(Object transformation records)
——————————
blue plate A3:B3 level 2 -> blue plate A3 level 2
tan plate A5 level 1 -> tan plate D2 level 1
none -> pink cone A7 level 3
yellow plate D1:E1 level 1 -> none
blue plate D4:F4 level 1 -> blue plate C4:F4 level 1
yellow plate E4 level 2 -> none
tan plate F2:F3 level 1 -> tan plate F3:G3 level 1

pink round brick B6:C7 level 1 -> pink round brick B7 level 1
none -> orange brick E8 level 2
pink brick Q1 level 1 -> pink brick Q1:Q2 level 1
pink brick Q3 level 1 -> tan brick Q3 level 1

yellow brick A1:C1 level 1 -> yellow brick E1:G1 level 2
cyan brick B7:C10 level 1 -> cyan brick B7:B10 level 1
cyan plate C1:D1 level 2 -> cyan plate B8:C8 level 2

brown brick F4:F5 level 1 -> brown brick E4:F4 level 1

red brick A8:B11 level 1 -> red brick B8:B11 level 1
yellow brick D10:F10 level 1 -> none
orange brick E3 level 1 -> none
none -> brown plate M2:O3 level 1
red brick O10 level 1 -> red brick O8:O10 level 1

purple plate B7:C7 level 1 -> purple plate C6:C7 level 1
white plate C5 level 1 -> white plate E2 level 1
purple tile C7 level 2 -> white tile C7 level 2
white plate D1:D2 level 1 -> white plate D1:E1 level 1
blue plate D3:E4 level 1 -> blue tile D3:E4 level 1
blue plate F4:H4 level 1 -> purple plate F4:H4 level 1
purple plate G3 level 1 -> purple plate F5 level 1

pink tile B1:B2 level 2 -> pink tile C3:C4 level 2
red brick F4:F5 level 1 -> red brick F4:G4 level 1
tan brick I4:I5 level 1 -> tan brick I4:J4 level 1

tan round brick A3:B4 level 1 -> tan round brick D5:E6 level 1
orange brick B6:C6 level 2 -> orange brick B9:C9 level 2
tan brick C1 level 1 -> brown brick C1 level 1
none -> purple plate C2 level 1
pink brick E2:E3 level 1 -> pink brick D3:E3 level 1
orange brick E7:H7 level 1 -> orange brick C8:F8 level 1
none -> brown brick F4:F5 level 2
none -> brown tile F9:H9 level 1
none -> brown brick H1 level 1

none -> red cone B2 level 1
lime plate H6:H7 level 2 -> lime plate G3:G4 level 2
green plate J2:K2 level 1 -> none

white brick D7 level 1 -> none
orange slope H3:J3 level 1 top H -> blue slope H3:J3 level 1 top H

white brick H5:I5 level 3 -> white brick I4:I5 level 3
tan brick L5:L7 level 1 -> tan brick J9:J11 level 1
——————————
Give back all the records above exactly. Keep every word.

blue plate A3:B3 level 2 -> blue plate A3 level 2
tan plate A5 level 1 -> tan plate D2 level 1
none -> pink cone A7 level 3
yellow plate D1:E1 level 1 -> none
blue plate D4:F4 level 1 -> blue plate C4:F4 level 1
yellow plate E4 level 2 -> none
tan plate F2:F3 level 1 -> tan plate F3:G3 level 1

pink round brick B6:C7 level 1 -> pink round brick B7 level 1
none -> orange brick E8 level 2
pink brick Q1 level 1 -> pink brick Q1:Q2 level 1
pink brick Q3 level 1 -> tan brick Q3 level 1

yellow brick A1:C1 level 1 -> yellow brick E1:G1 level 2
cyan brick B7:C10 level 1 -> cyan brick B7:B10 level 1
cyan plate C1:D1 level 2 -> cyan plate B8:C8 level 2

brown brick F4:F5 level 1 -> brown brick E4:F4 level 1

red brick A8:B11 level 1 -> red brick B8:B11 level 1
yellow brick D10:F10 level 1 -> none
orange brick E3 level 1 -> none
none -> brown plate M2:O3 level 1
red brick O10 level 1 -> red brick O8:O10 level 1

purple plate B7:C7 level 1 -> purple plate C6:C7 level 1
white plate C5 level 1 -> white plate E2 level 1
purple tile C7 level 2 -> white tile C7 level 2
white plate D1:D2 level 1 -> white plate D1:E1 level 1
blue plate D3:E4 level 1 -> blue tile D3:E4 level 1
blue plate F4:H4 level 1 -> purple plate F4:H4 level 1
purple plate G3 level 1 -> purple plate F5 level 1

pink tile B1:B2 level 2 -> pink tile C3:C4 level 2
red brick F4:F5 level 1 -> red brick F4:G4 level 1
tan brick I4:I5 level 1 -> tan brick I4:J4 level 1

tan round brick A3:B4 level 1 -> tan round brick D5:E6 level 1
orange brick B6:C6 level 2 -> orange brick B9:C9 level 2
tan brick C1 level 1 -> brown brick C1 level 1
none -> purple plate C2 level 1
pink brick E2:E3 level 1 -> pink brick D3:E3 level 1
orange brick E7:H7 level 1 -> orange brick C8:F8 level 1
none -> brown brick F4:F5 level 2
none -> brown tile F9:H9 level 1
none -> brown brick H1 level 1

none -> red cone B2 level 1
lime plate H6:H7 level 2 -> lime plate G3:G4 level 2
green plate J2:K2 level 1 -> none

white brick D7 level 1 -> none
orange slope H3:J3 level 1 top H -> blue slope H3:J3 level 1 top H

white brick H5:I5 level 3 -> white brick I4:I5 level 3
tan brick L5:L7 level 1 -> tan brick J9:J11 level 1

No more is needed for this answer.